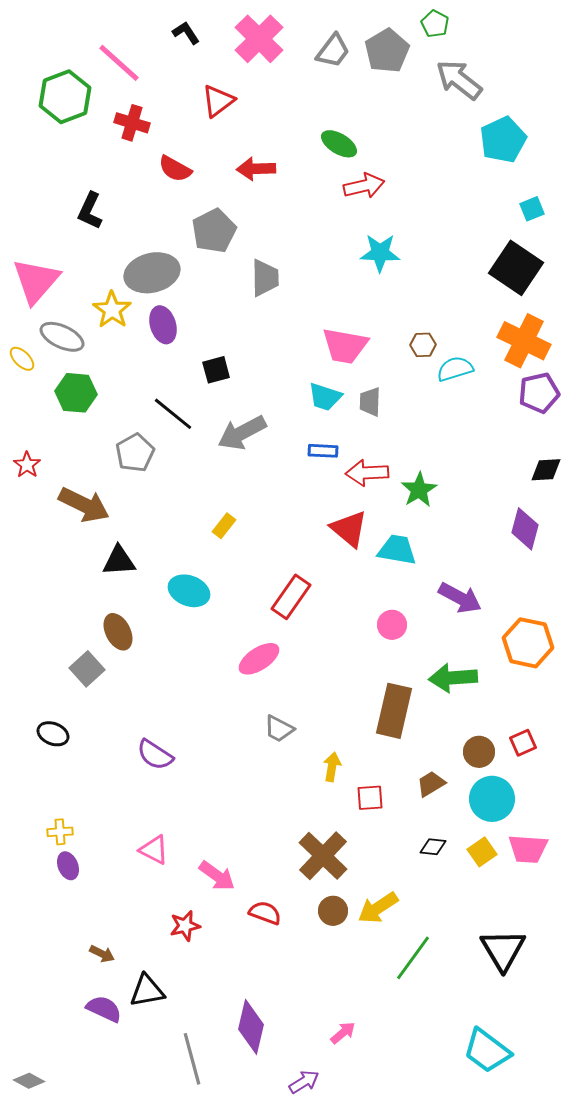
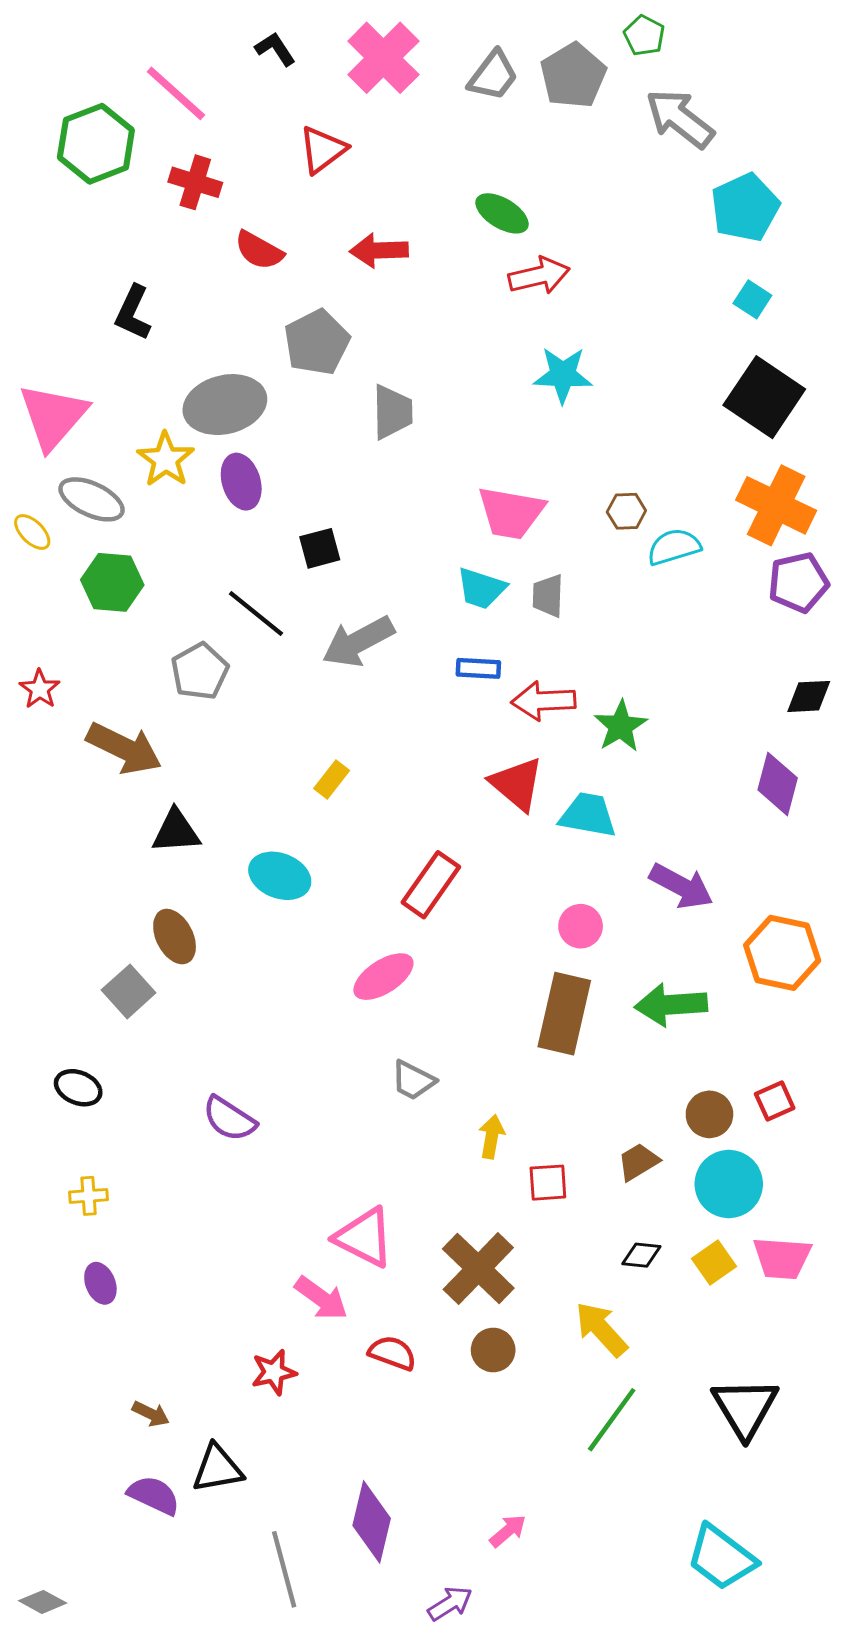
cyan square: (532, 209) -> (752, 299), moved, turned -35
brown rectangle: (394, 711) -> (564, 1014), moved
yellow cross: (60, 832) -> (89, 1196), moved
pink triangle: (154, 850) -> (364, 1237), moved, size x1.4
yellow arrow: (378, 908) -> (601, 1329), moved, turned 81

::::

EXERCISE: Your job is to reproduce the material exactly. Keep pictures out of it.

ANSWER TO THIS PROBLEM:
cyan square: (532, 209) -> (752, 299), moved, turned -35
brown rectangle: (394, 711) -> (564, 1014), moved
yellow cross: (60, 832) -> (89, 1196), moved
pink triangle: (154, 850) -> (364, 1237), moved, size x1.4
yellow arrow: (378, 908) -> (601, 1329), moved, turned 81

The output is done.